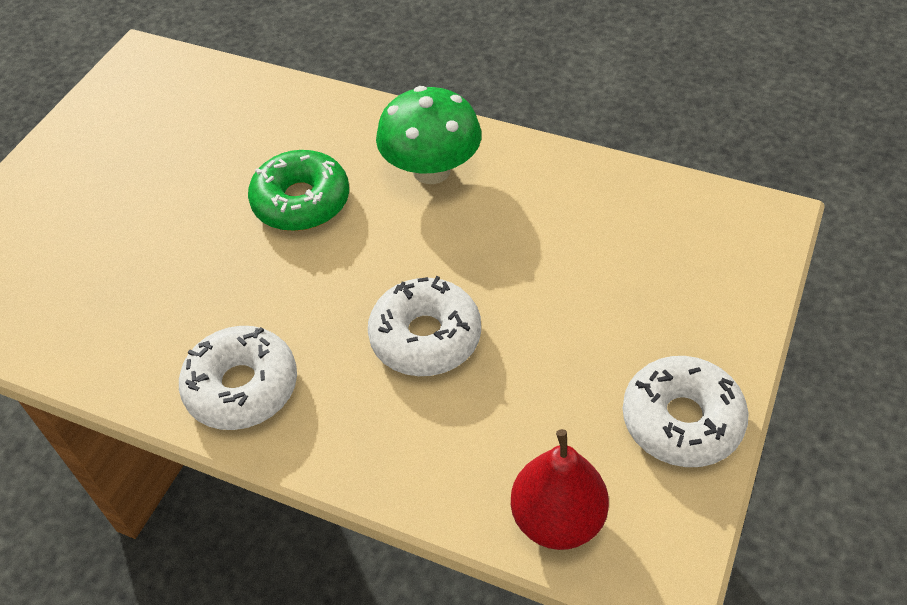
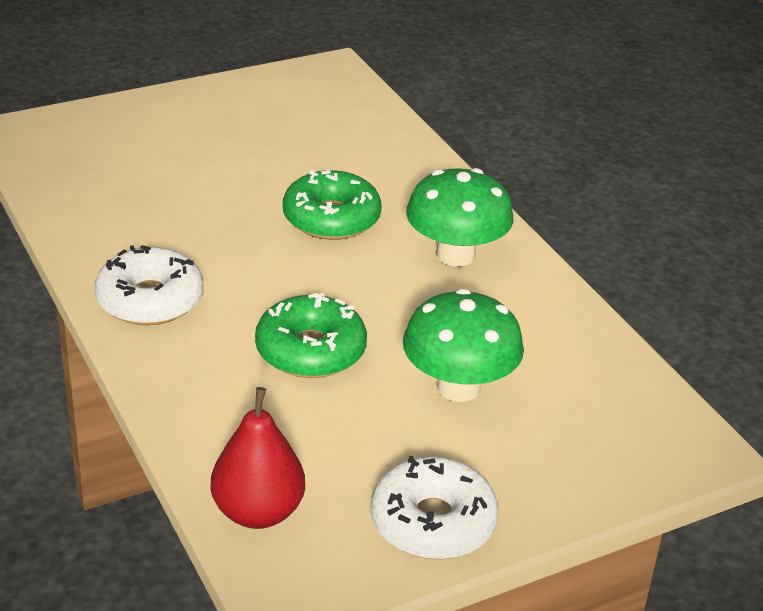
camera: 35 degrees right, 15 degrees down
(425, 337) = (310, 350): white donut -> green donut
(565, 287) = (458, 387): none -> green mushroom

...

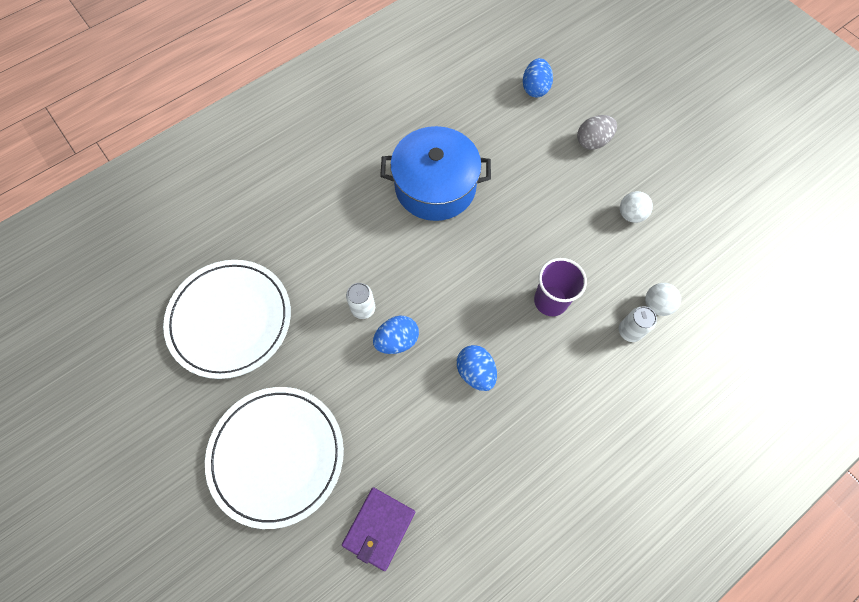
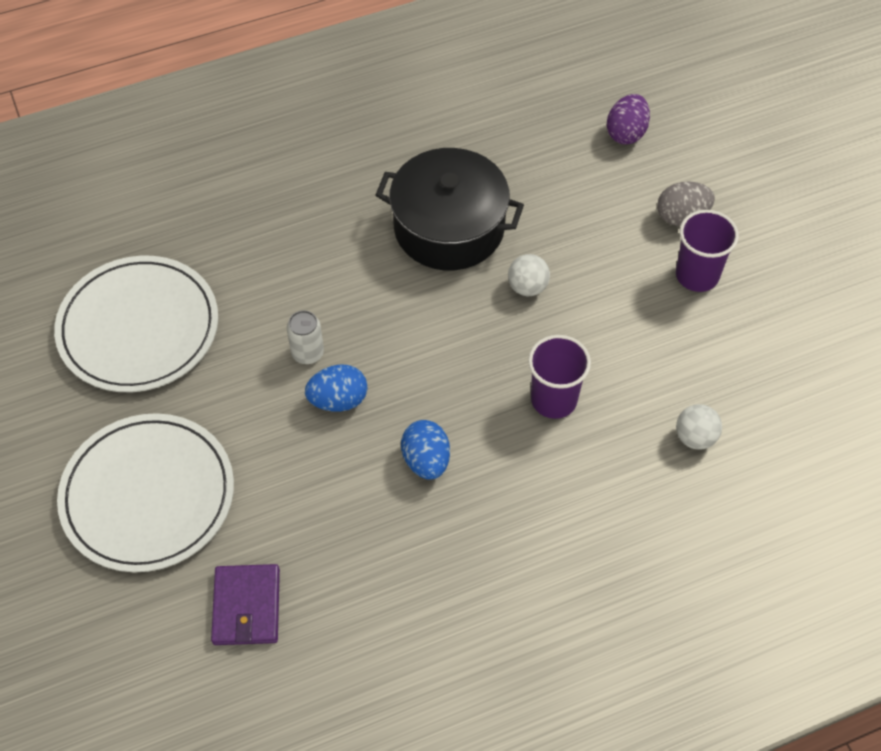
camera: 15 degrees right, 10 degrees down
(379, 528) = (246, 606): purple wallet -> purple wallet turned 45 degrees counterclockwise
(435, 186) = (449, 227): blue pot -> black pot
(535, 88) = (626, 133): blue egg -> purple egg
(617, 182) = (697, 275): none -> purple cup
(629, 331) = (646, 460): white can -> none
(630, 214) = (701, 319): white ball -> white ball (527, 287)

TASK DIRECTIONS ->
Set down, exactly as they stand above, the lines starting with the line with "(425, 337) = (310, 350): white" and going on through the line with "(565, 287) = (458, 387): none", and no others.

EXERCISE RESPONSE ->
(425, 337) = (310, 350): white donut -> green donut
(565, 287) = (458, 387): none -> green mushroom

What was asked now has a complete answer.